Task to complete – Search the data for "blue" and copy every matching line.

Records for processing –

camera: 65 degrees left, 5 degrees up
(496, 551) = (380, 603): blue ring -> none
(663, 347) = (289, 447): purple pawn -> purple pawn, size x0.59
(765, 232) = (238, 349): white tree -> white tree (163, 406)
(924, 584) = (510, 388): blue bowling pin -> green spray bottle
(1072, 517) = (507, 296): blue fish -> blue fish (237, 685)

Response box –
(496, 551) = (380, 603): blue ring -> none
(924, 584) = (510, 388): blue bowling pin -> green spray bottle
(1072, 517) = (507, 296): blue fish -> blue fish (237, 685)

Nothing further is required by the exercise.